_Exercise data_.
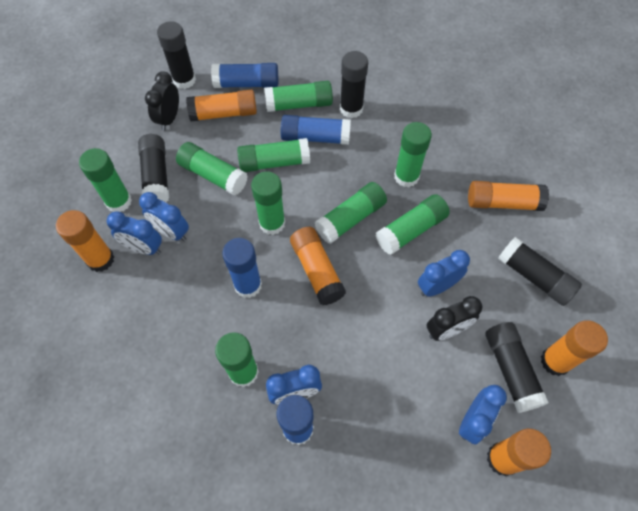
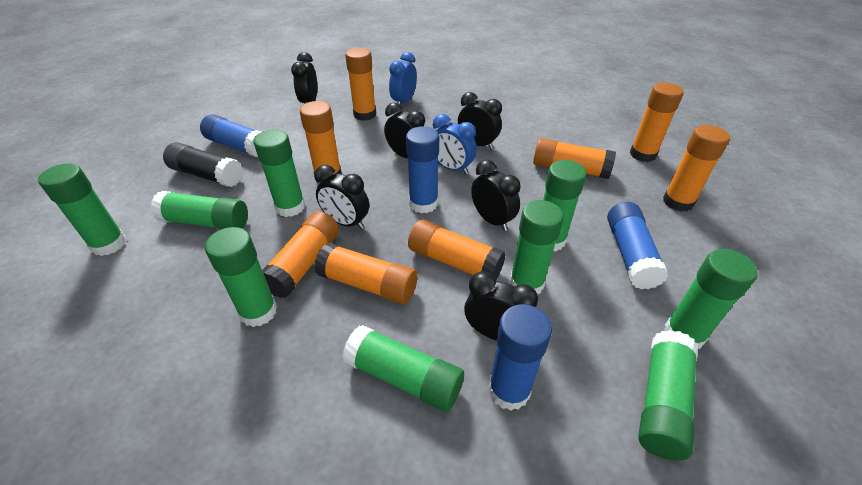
black clock: 2 -> 6
black glue stick: 5 -> 1
blue clock: 5 -> 2
orange glue stick: 6 -> 8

_Your task_.
Please give the data above again in exact form and omit every picture.

_Task response_.
black clock: 2 -> 6
black glue stick: 5 -> 1
blue clock: 5 -> 2
orange glue stick: 6 -> 8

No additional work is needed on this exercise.